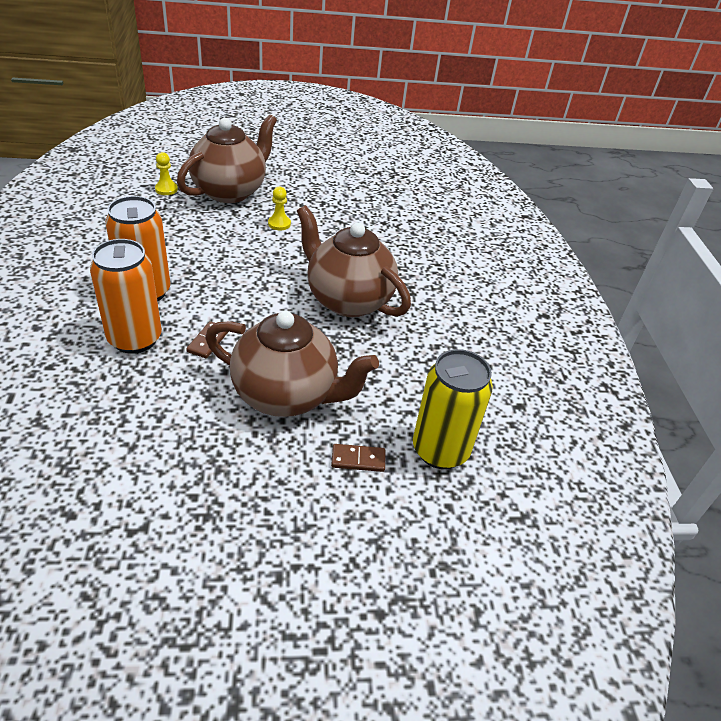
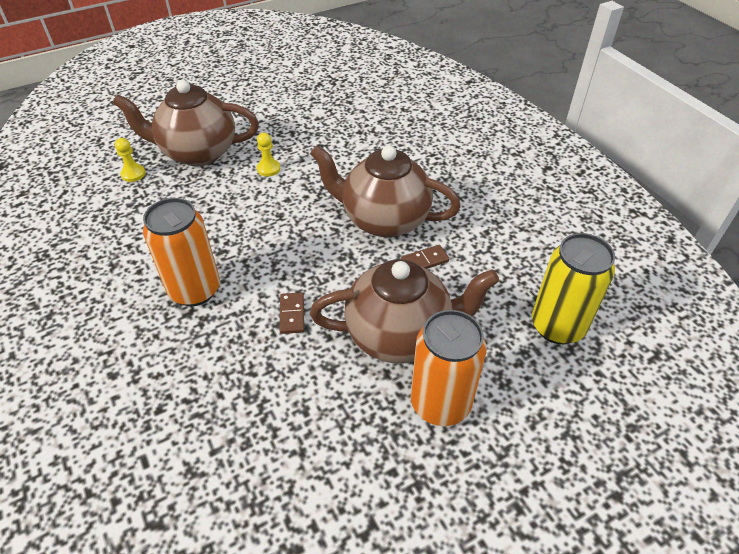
camera: 20 degrees left, 5 degrees up
(135, 339) = (221, 343): orange can -> orange can (440, 403)
(230, 191) = (198, 153): brown teapot -> brown teapot turned 105 degrees counterclockwise
(358, 459) = (501, 366): brown domino -> brown domino (424, 261)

- - -

→ **Exercise requirements**: A complete answer gives every line of the data that includes "degrees".

→ **Result of the exercise**:
camera: 20 degrees left, 5 degrees up
(230, 191) = (198, 153): brown teapot -> brown teapot turned 105 degrees counterclockwise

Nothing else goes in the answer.